• _The data_
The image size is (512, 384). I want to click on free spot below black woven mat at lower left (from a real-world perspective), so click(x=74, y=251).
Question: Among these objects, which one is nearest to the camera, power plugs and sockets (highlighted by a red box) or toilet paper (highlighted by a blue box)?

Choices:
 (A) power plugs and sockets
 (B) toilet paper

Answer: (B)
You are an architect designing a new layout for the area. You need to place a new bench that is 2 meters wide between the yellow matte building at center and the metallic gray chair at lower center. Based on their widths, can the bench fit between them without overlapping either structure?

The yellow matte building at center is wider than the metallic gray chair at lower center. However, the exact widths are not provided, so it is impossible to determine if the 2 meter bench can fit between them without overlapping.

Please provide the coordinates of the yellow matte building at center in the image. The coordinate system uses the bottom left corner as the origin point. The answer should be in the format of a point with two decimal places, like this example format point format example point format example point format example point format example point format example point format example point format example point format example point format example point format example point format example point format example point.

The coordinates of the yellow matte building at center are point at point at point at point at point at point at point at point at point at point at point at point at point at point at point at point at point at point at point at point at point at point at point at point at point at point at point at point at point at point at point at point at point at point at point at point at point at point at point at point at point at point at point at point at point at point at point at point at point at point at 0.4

• _The exercise_
Reproduce every line of the listing above, keeping each word, number, and mark unchanged.

• _Final result_
The image size is (512, 384). I want to click on free spot below black woven mat at lower left (from a real-world perspective), so click(x=74, y=251).
Question: Among these objects, which one is nearest to the camera, power plugs and sockets (highlighted by a red box) or toilet paper (highlighted by a blue box)?

Choices:
 (A) power plugs and sockets
 (B) toilet paper

Answer: (B)
You are an architect designing a new layout for the area. You need to place a new bench that is 2 meters wide between the yellow matte building at center and the metallic gray chair at lower center. Based on their widths, can the bench fit between them without overlapping either structure?

The yellow matte building at center is wider than the metallic gray chair at lower center. However, the exact widths are not provided, so it is impossible to determine if the 2 meter bench can fit between them without overlapping.

Please provide the coordinates of the yellow matte building at center in the image. The coordinate system uses the bottom left corner as the origin point. The answer should be in the format of a point with two decimal places, like this example format point format example point format example point format example point format example point format example point format example point format example point format example point format example point format example point format example point format example point.

The coordinates of the yellow matte building at center are point at point at point at point at point at point at point at point at point at point at point at point at point at point at point at point at point at point at point at point at point at point at point at point at point at point at point at point at point at point at point at point at point at point at point at point at point at point at point at point at point at point at point at point at point at point at point at point at point at point at 0.4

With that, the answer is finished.